===== SUPPLIED MATERIAL

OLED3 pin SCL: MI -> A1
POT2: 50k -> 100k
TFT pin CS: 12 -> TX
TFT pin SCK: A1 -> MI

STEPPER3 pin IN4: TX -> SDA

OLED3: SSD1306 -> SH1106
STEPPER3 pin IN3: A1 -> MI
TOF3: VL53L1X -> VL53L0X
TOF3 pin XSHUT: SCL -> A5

==========
===== SUPPLIED MATERIAL

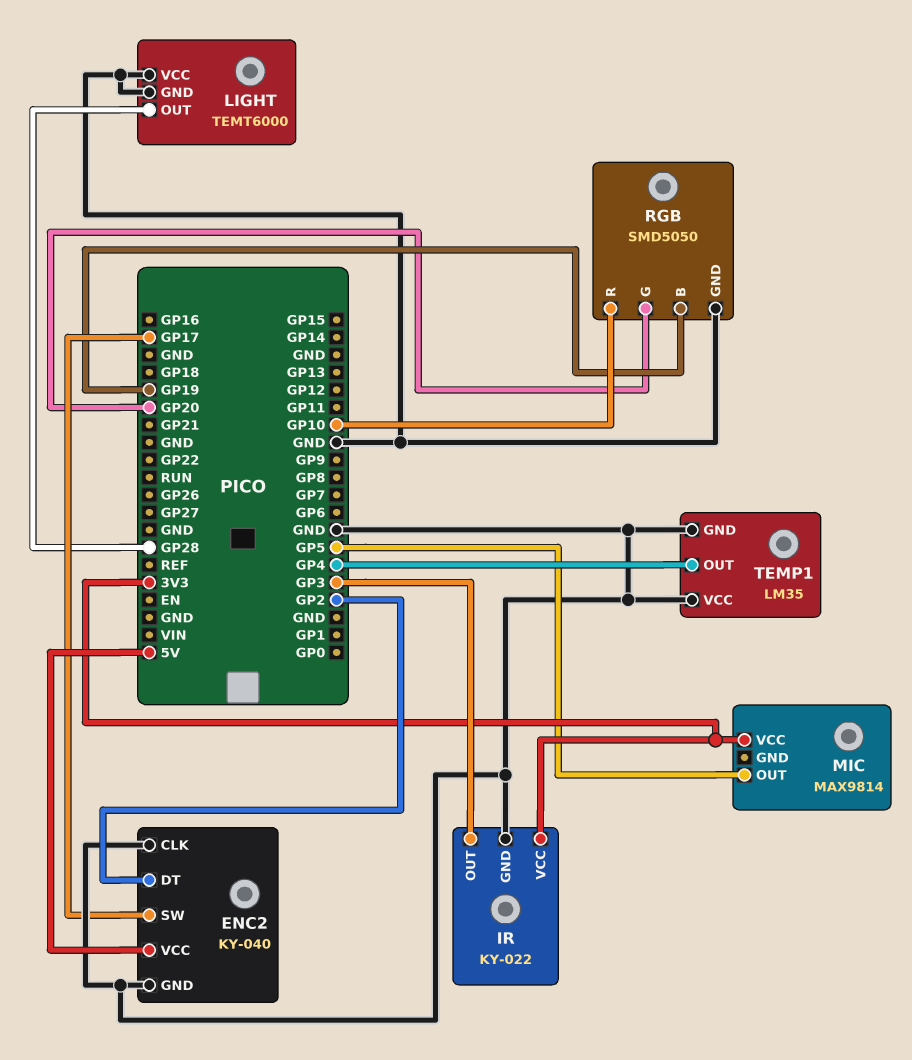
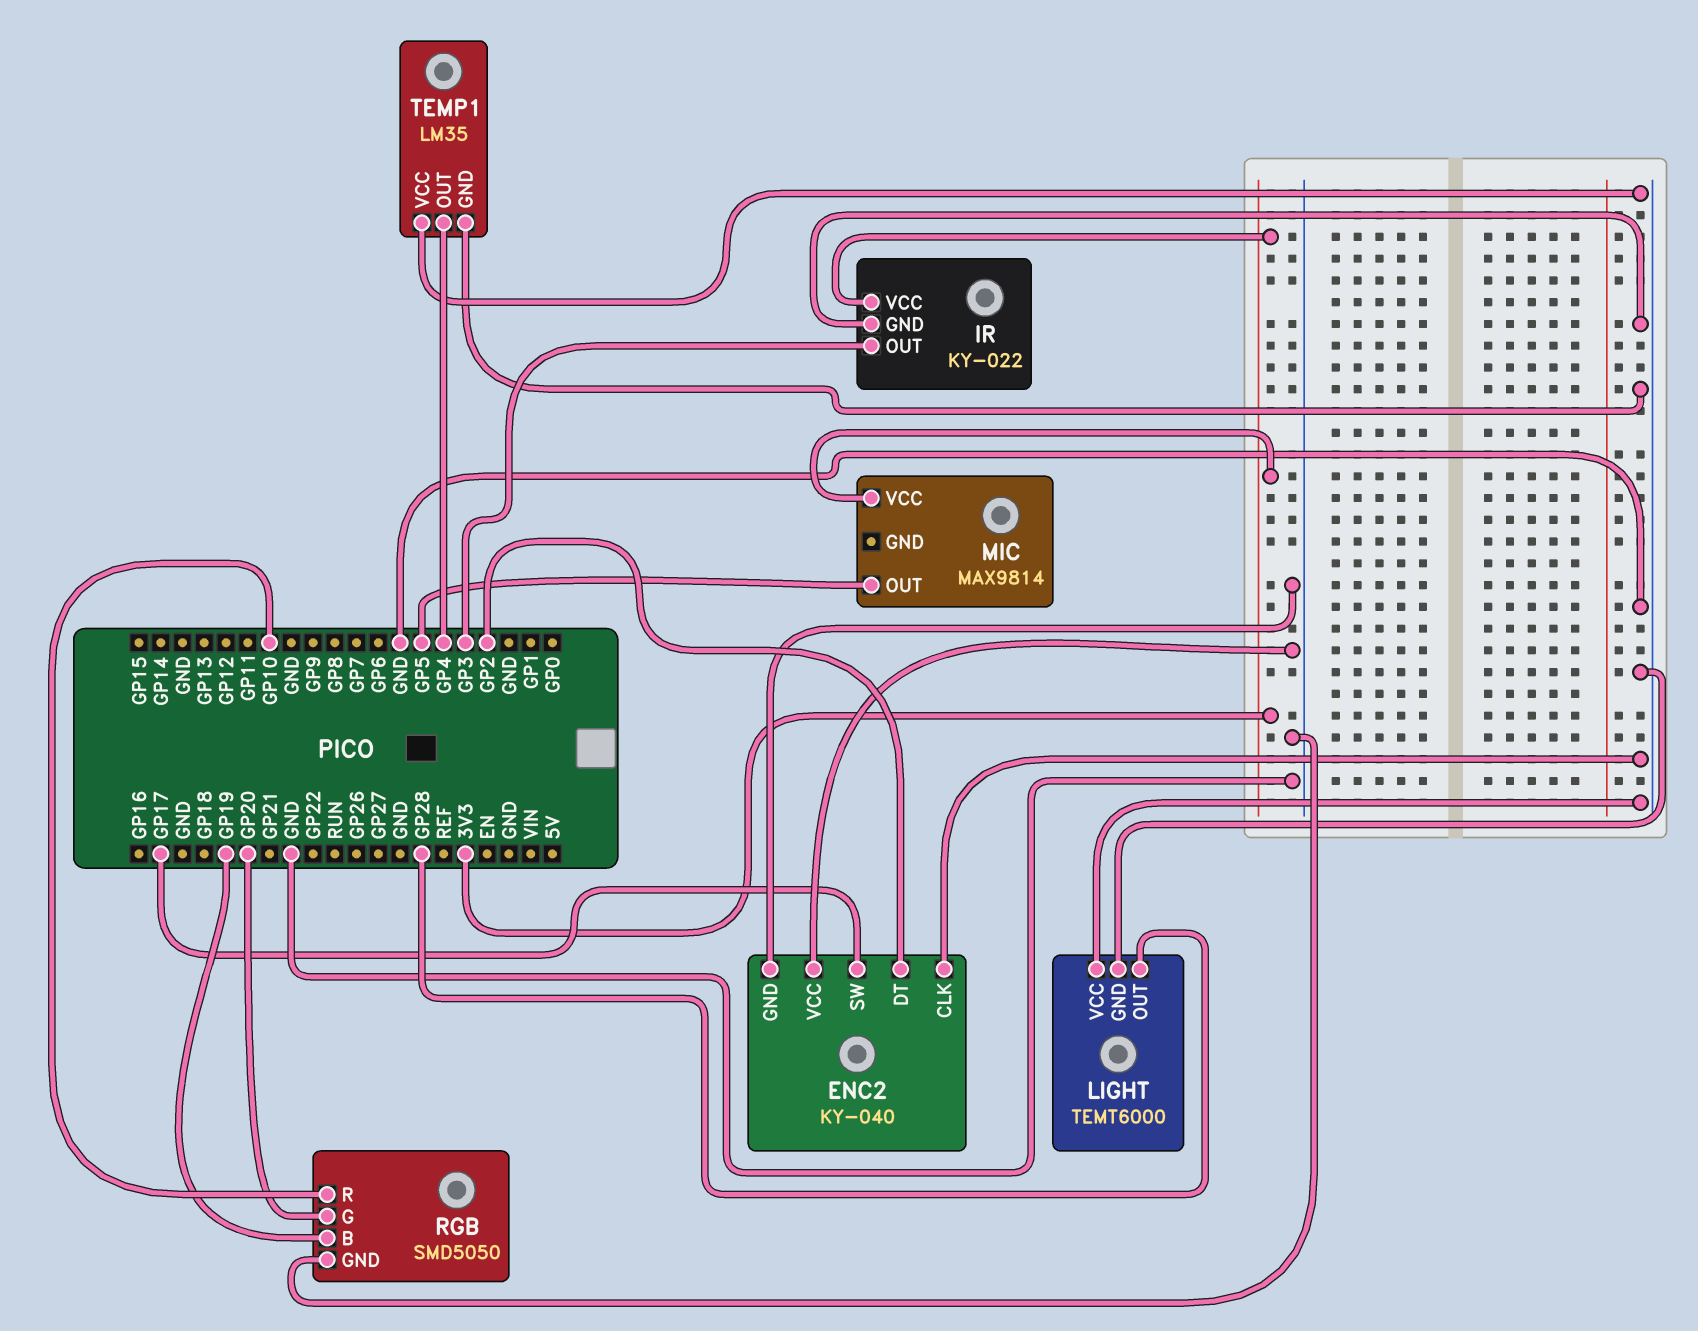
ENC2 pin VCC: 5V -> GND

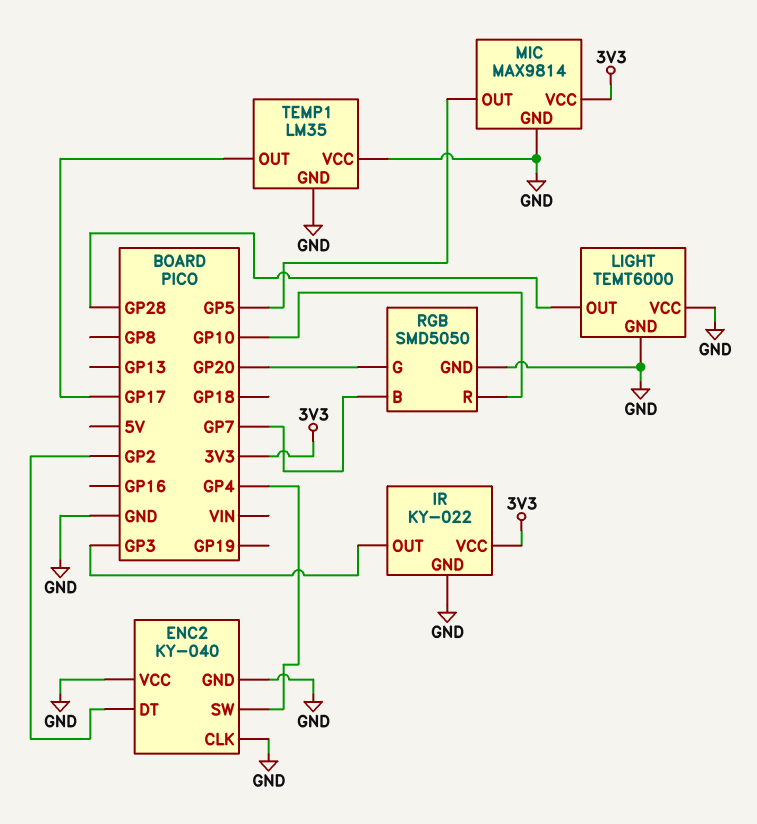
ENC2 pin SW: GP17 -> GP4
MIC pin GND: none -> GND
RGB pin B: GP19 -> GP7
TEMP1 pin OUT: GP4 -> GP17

==========
===== SUPPLIED MATERIAL

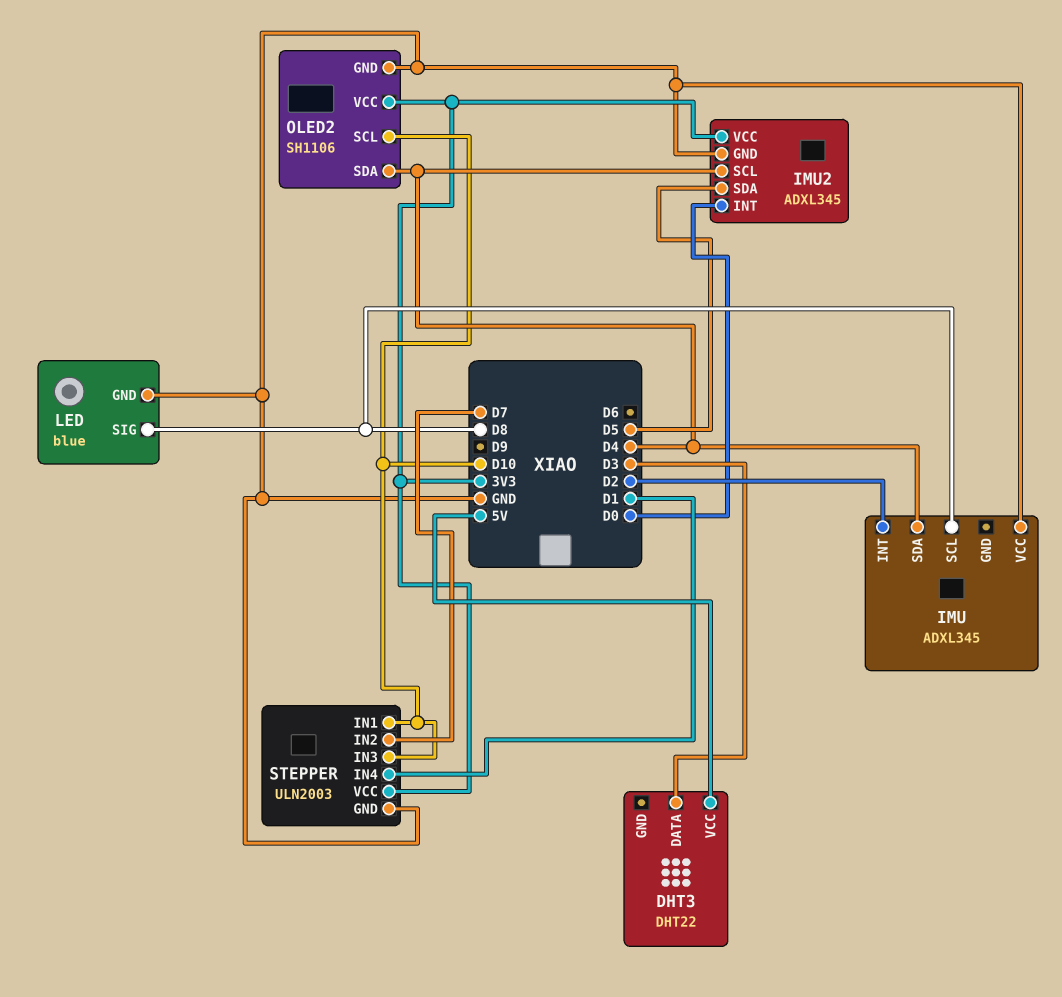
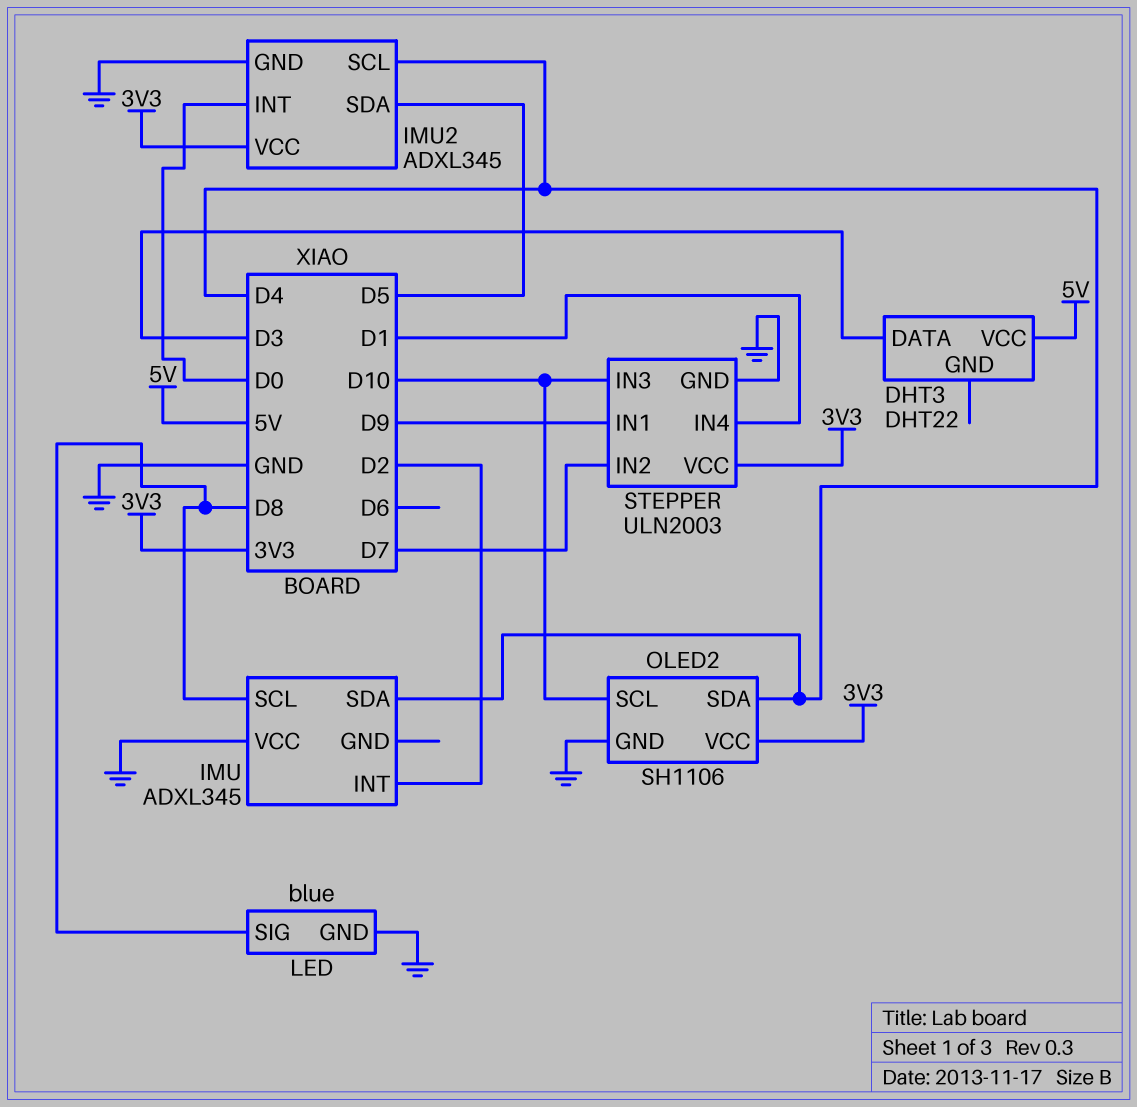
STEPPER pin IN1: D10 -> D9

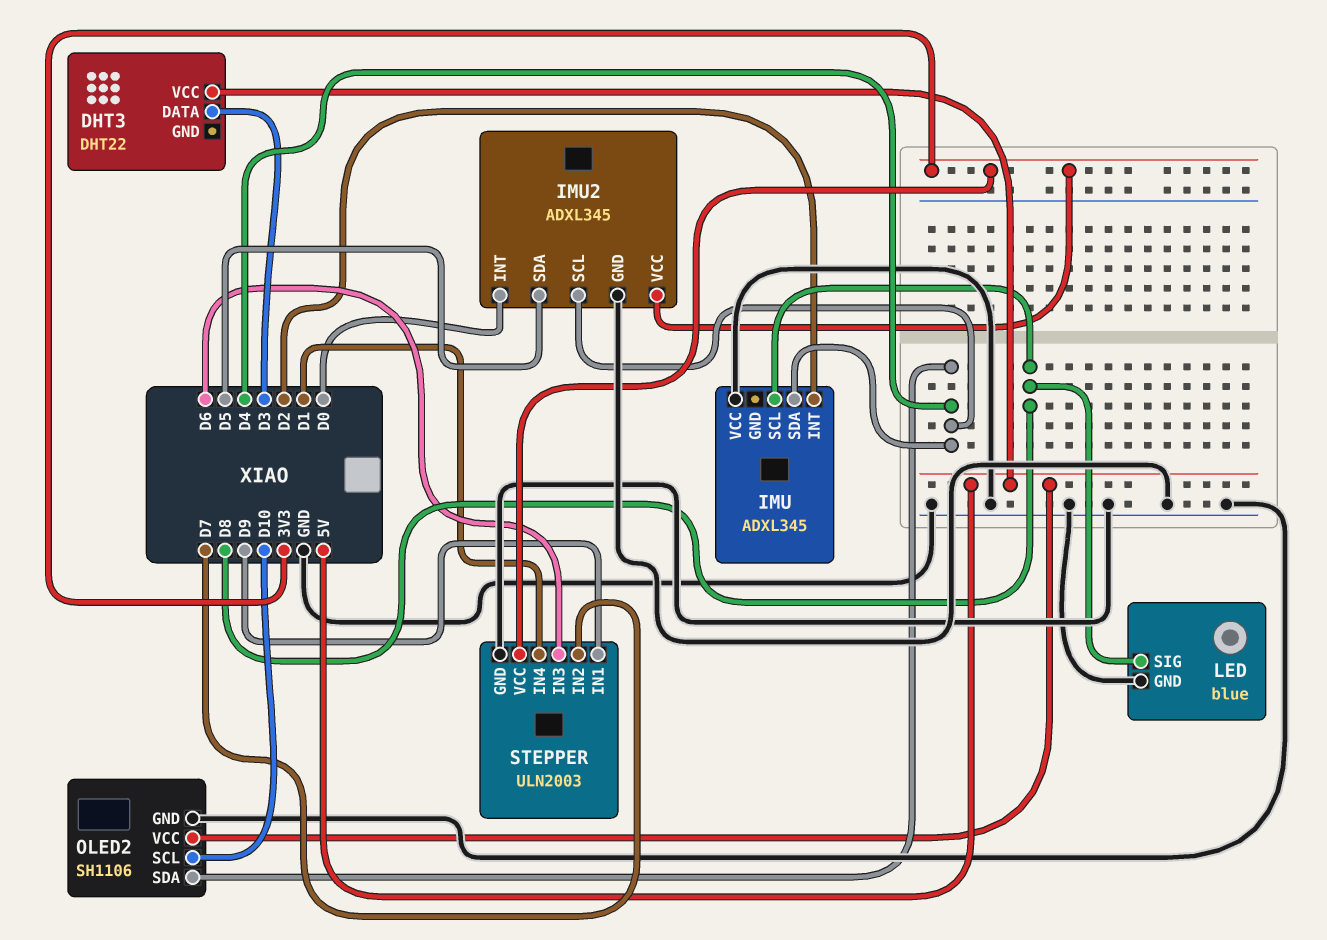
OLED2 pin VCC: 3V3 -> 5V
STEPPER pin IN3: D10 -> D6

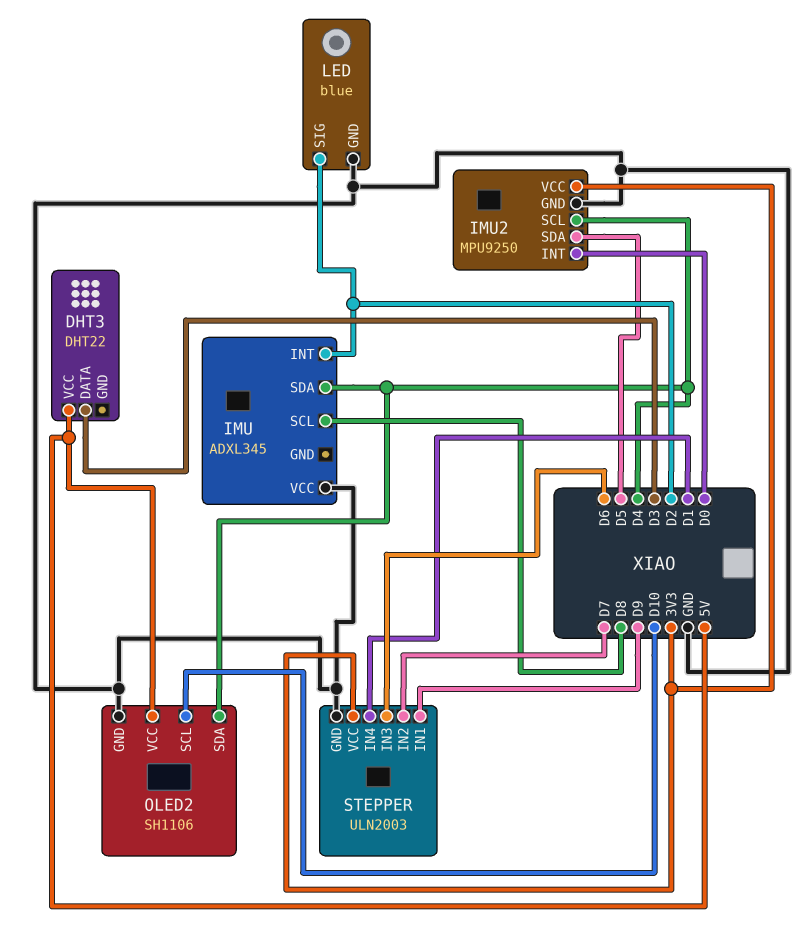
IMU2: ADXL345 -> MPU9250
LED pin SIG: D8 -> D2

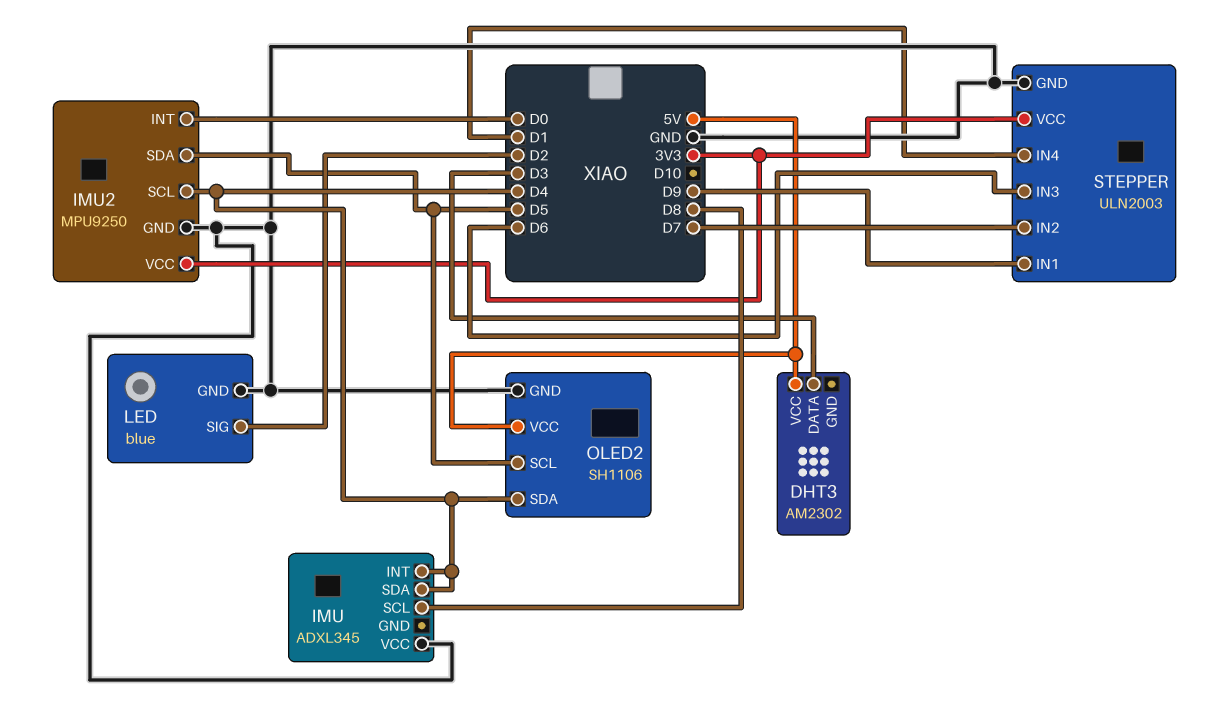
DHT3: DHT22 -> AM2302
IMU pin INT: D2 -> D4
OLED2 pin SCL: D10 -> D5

==========

Working from the records above, set down word for word everything from the line containing "ENC2 pin VCC: 5V -> GND" down to the line containing "TEMP1 pin OUT: GP4 -> GP17", ends included, minus the pictures.

ENC2 pin VCC: 5V -> GND

ENC2 pin SW: GP17 -> GP4
MIC pin GND: none -> GND
RGB pin B: GP19 -> GP7
TEMP1 pin OUT: GP4 -> GP17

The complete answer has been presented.